→ WORK ORDER
Lines with "diode": how many are there in the listing below? Reply with the number only.

Start of Block

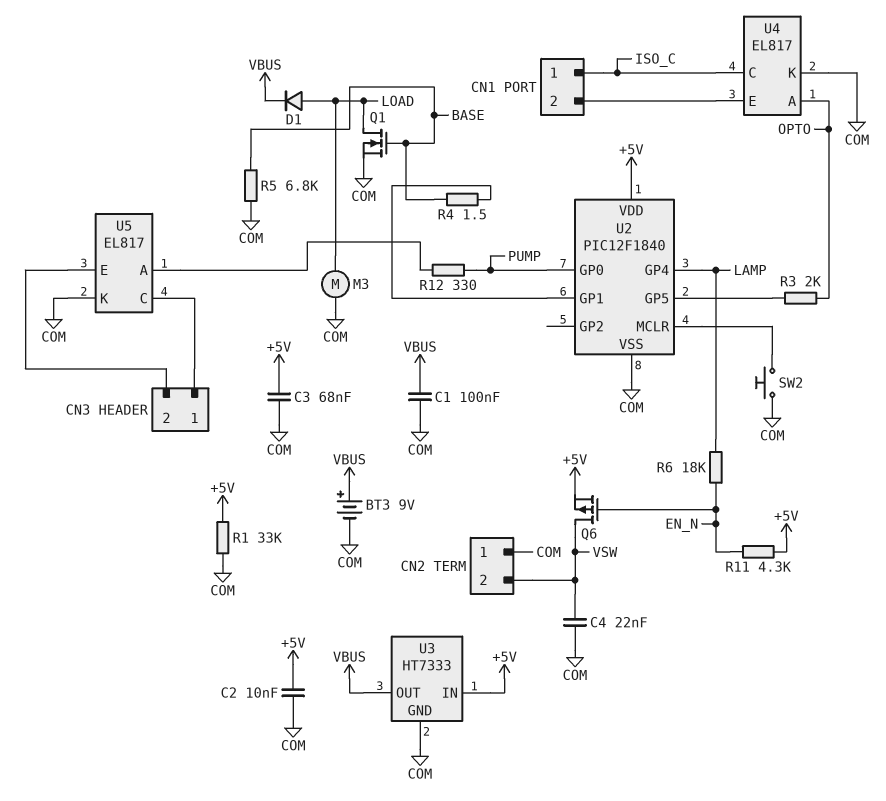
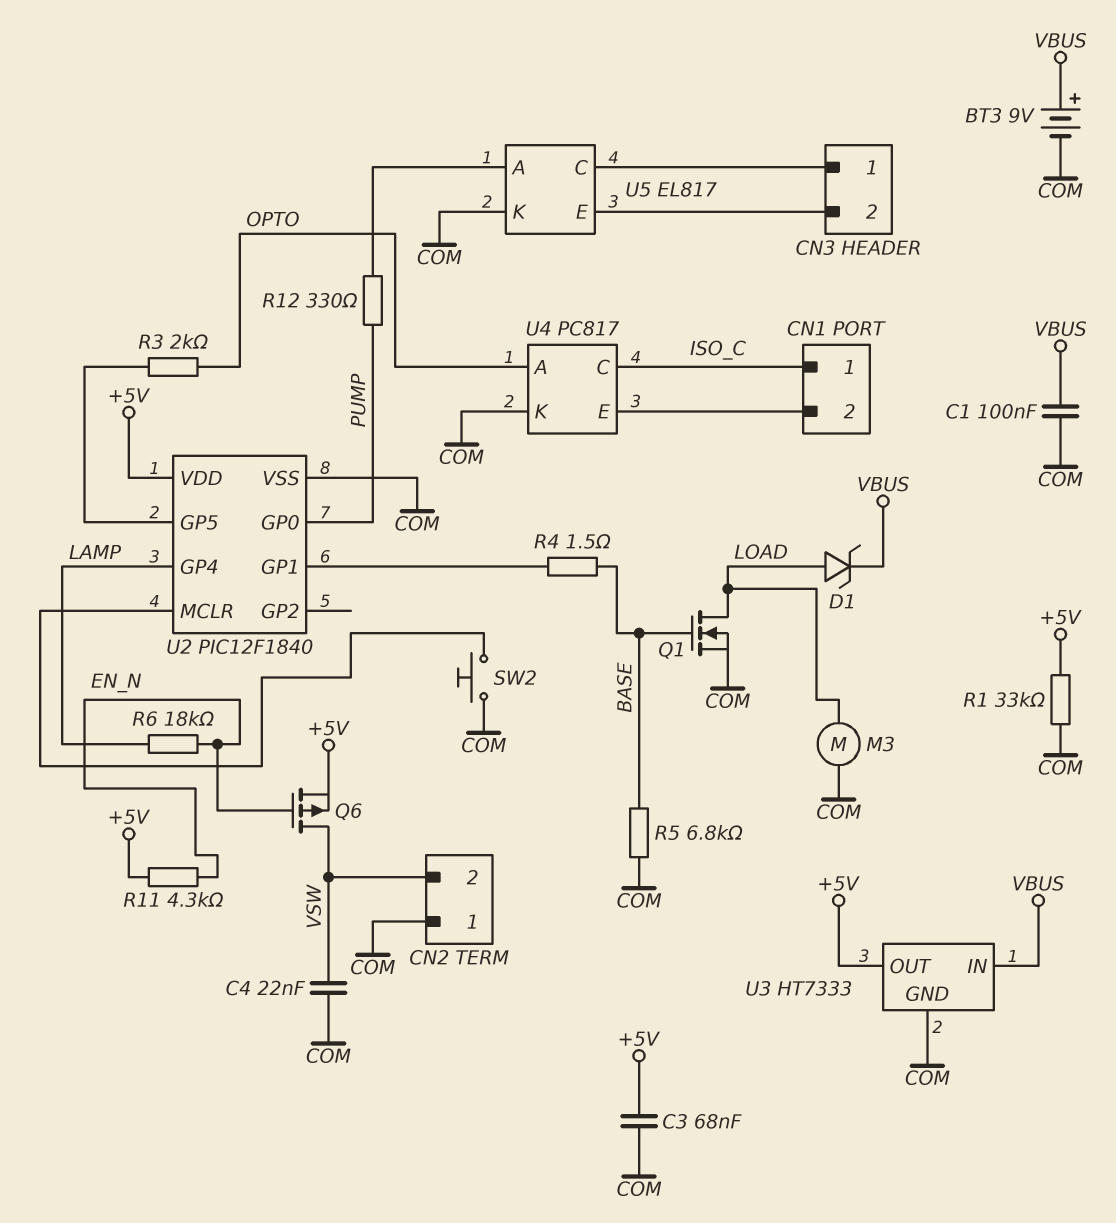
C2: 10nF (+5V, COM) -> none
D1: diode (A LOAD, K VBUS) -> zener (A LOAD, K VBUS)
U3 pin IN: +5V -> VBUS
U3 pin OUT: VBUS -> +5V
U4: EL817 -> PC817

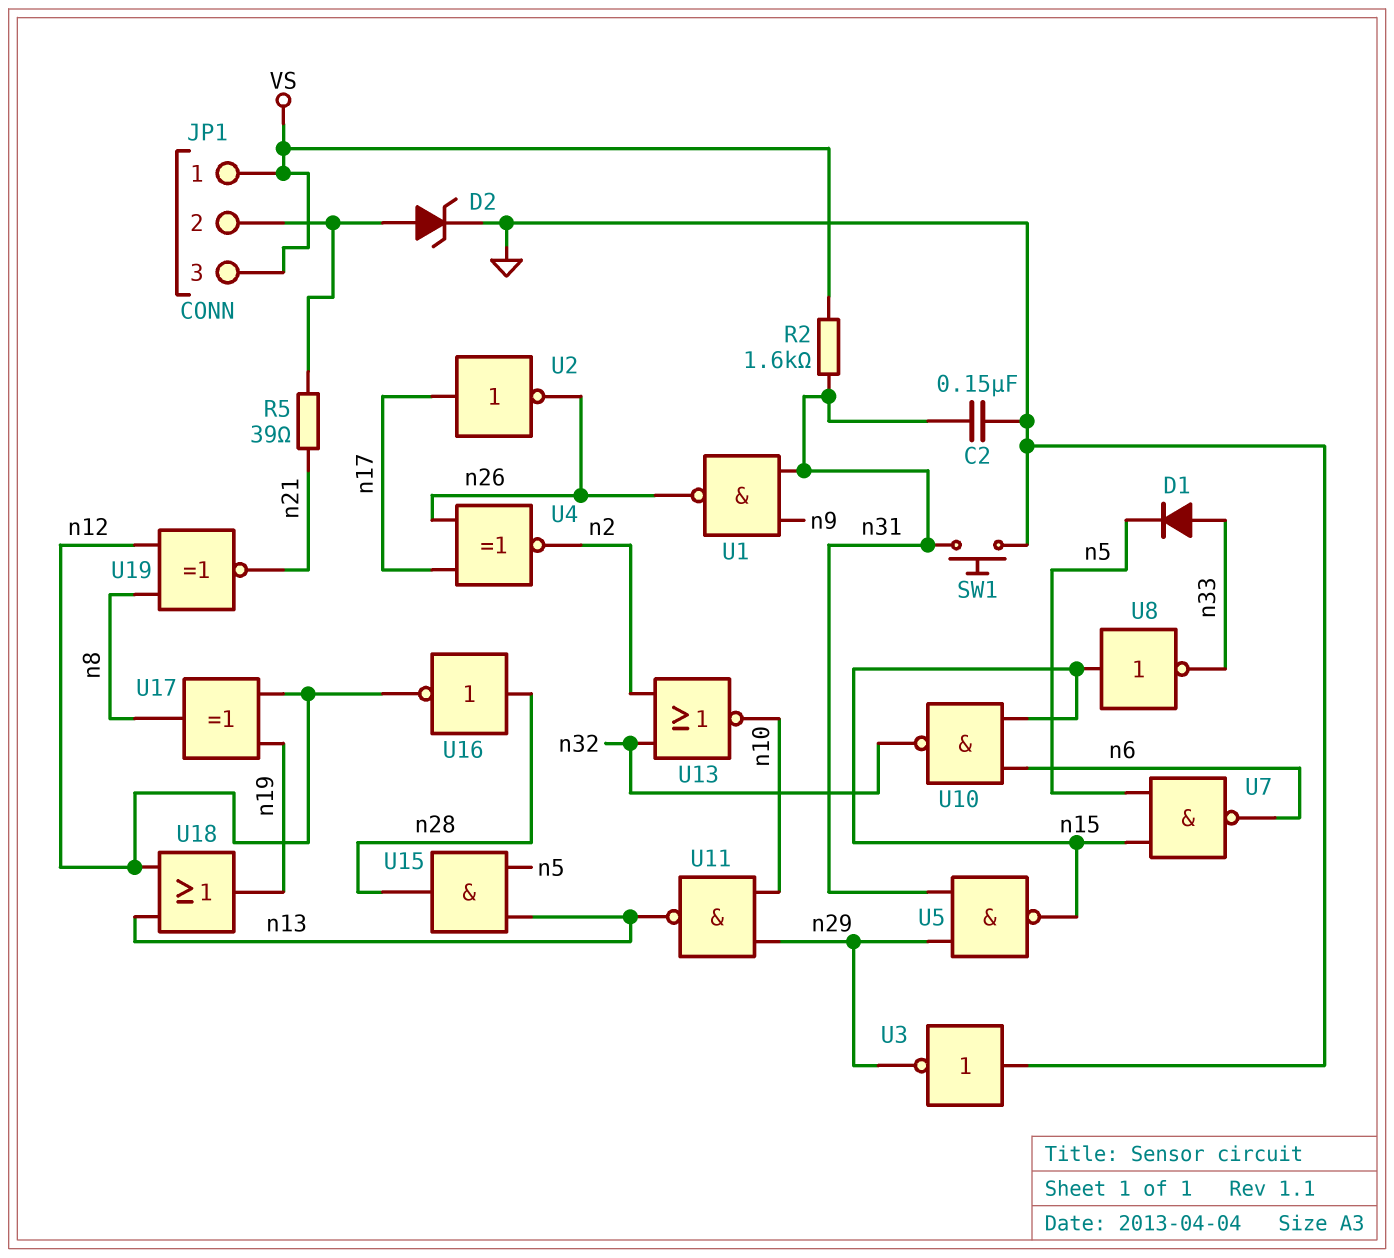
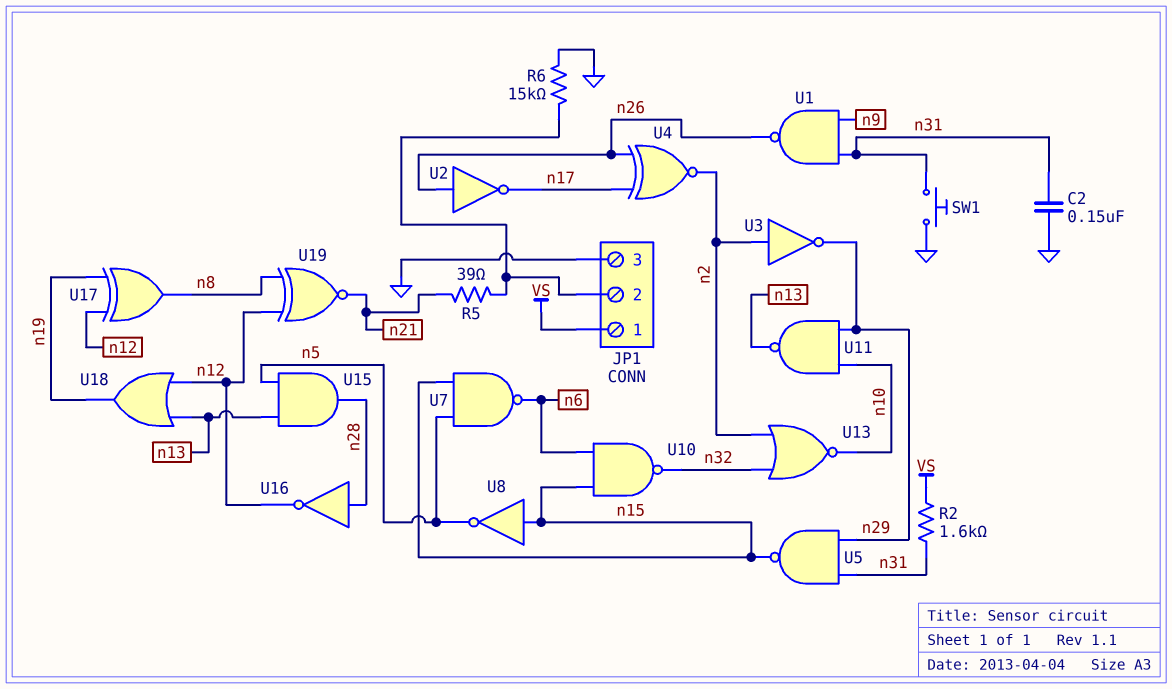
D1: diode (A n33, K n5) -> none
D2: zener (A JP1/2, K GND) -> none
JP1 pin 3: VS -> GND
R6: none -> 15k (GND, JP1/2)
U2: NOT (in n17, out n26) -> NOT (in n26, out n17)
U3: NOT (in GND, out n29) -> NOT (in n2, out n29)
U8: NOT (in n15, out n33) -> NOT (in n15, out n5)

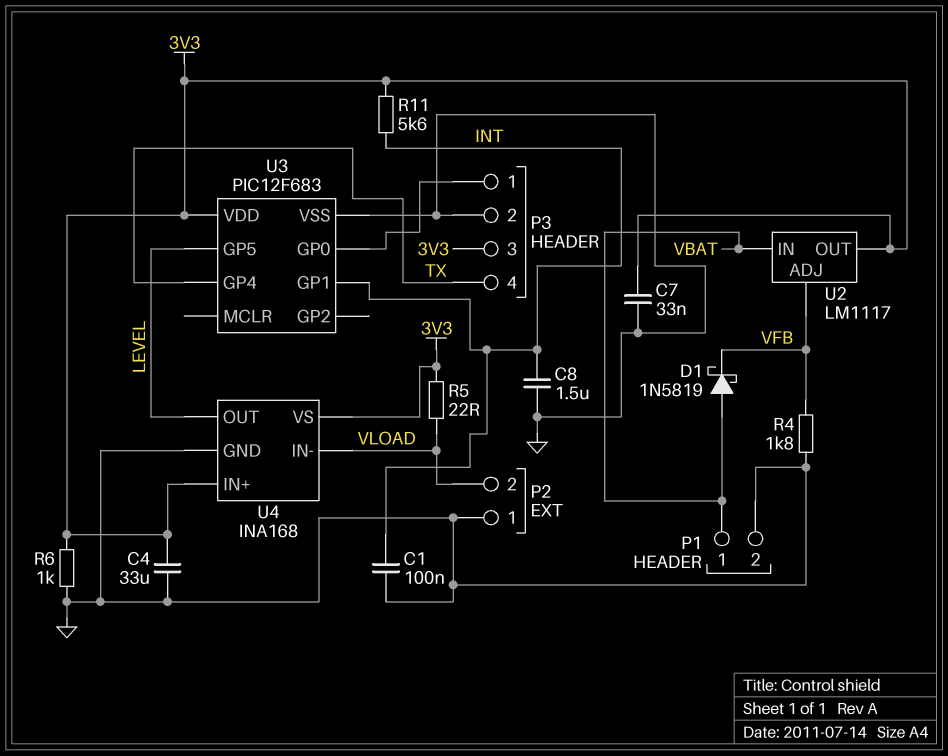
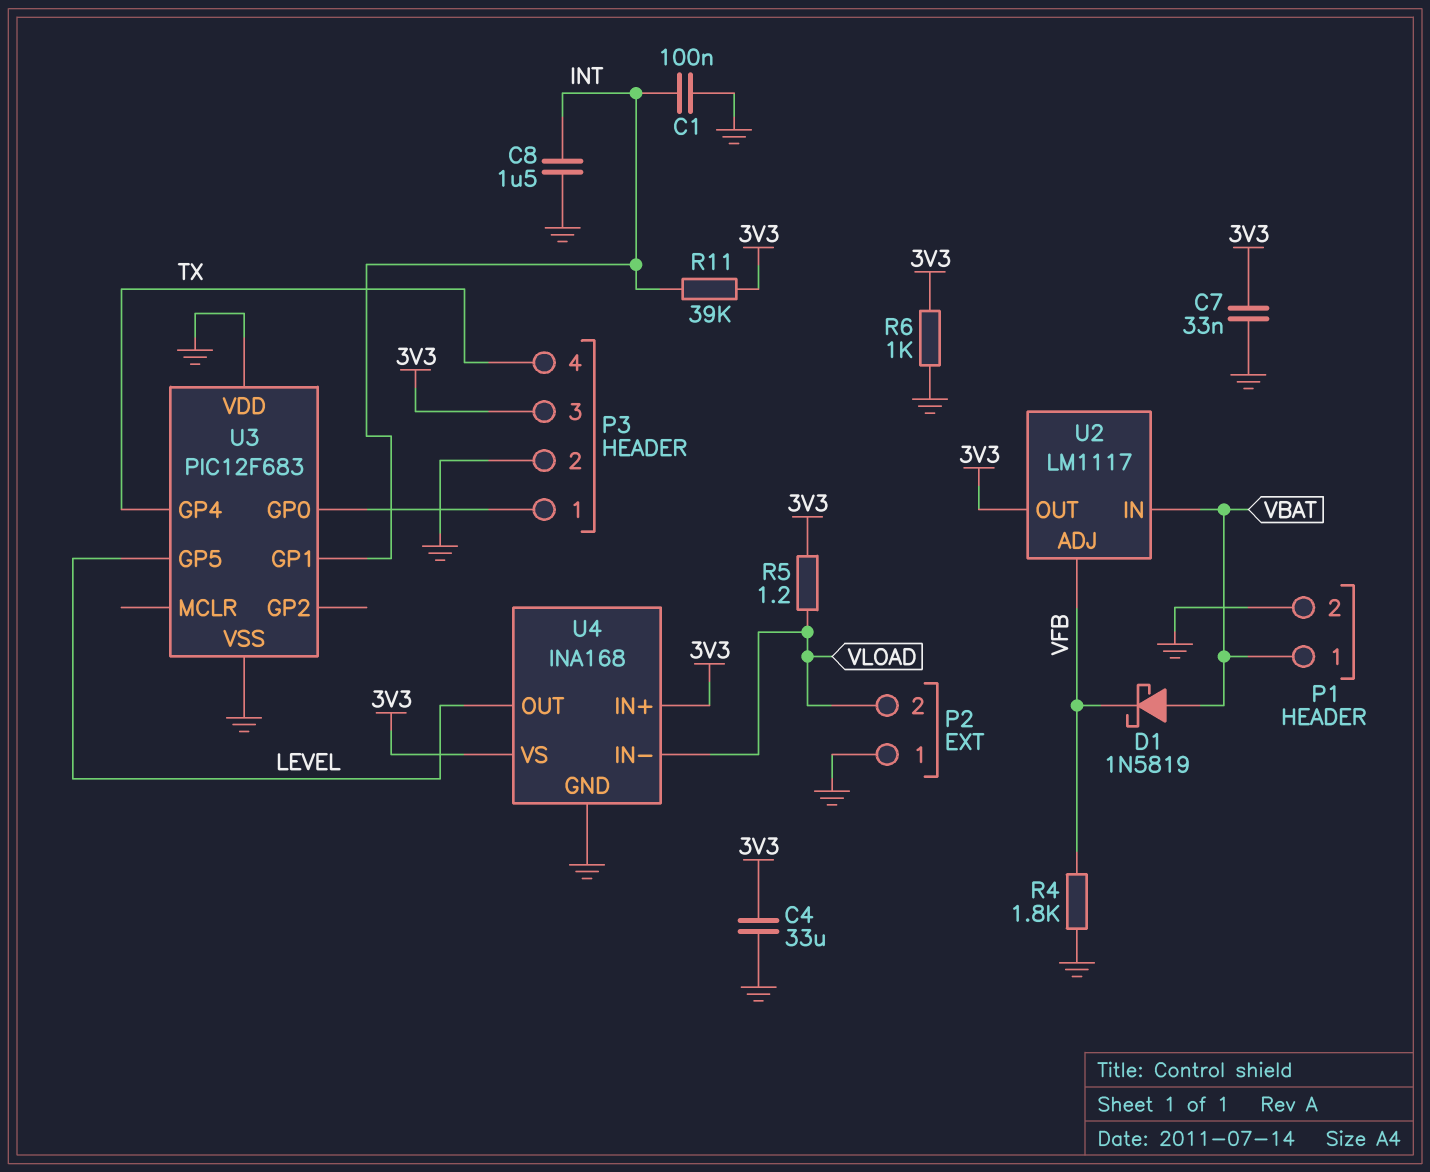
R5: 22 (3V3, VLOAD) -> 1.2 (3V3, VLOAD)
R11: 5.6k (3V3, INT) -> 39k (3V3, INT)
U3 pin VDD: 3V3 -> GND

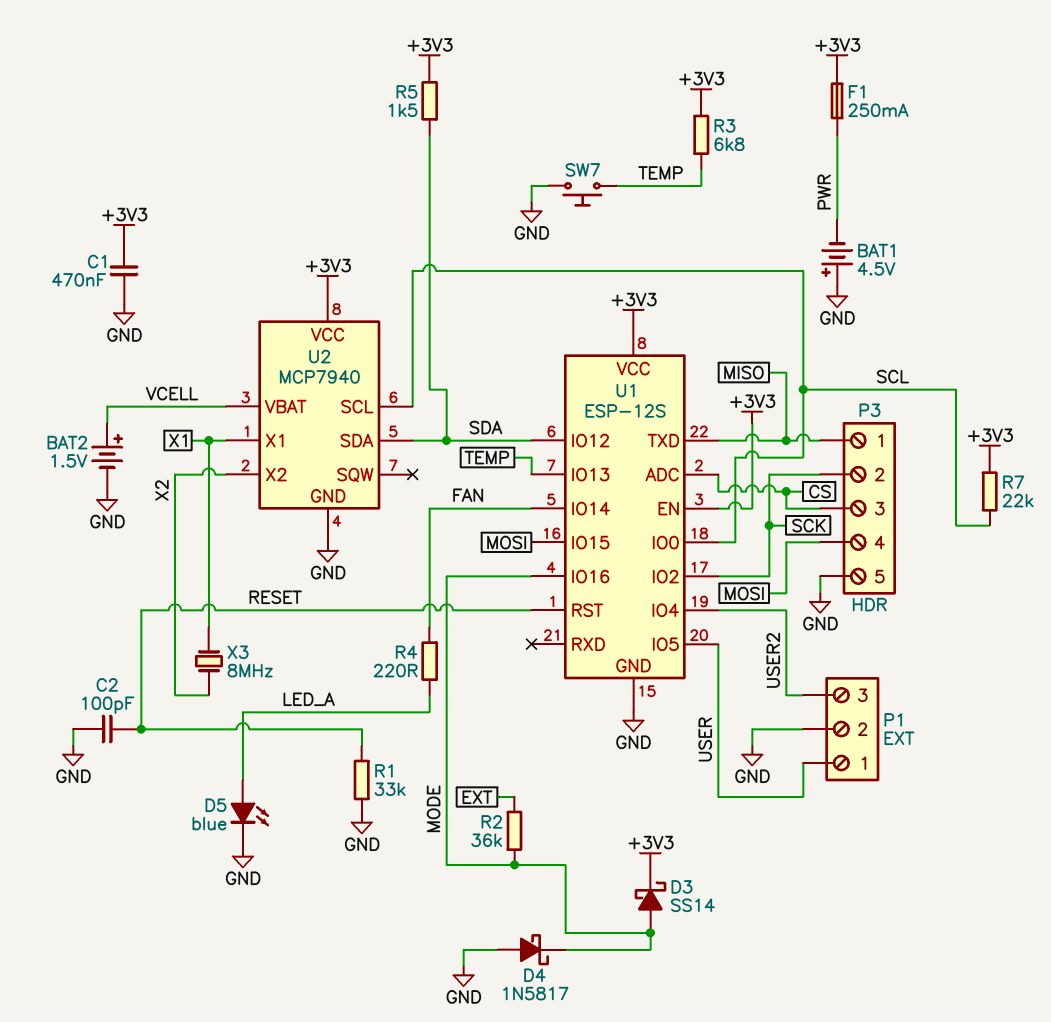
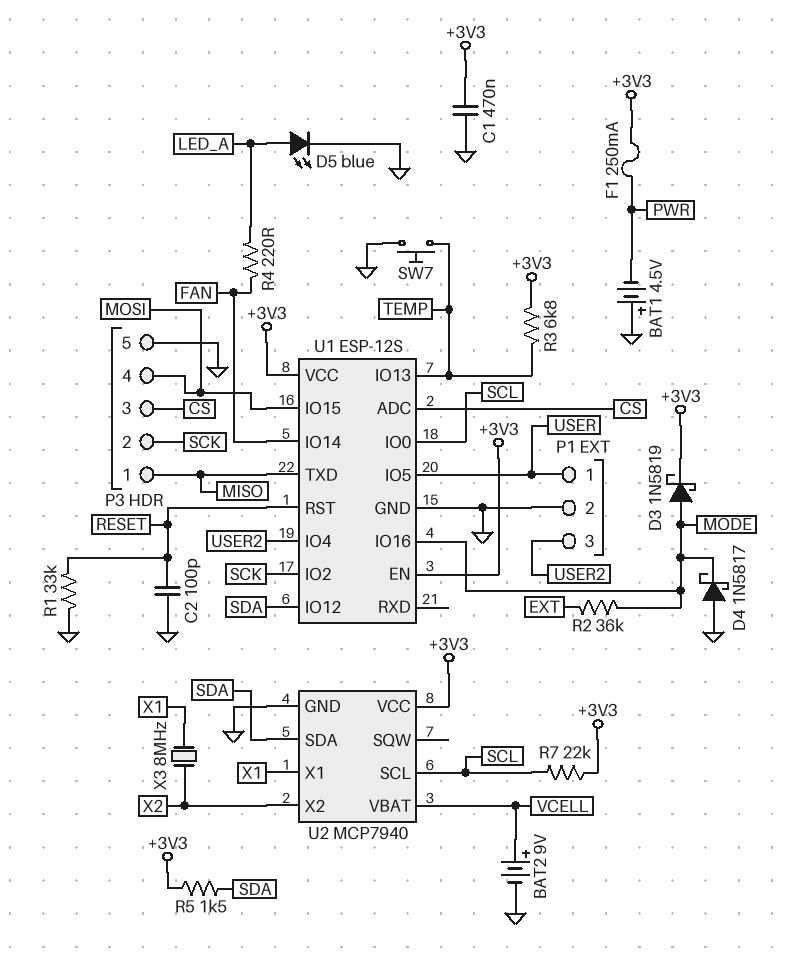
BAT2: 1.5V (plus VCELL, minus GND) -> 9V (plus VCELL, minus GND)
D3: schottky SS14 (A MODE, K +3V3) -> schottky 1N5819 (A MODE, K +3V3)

End of Block

→ RESPONSE FOR THIS EXERCISE
2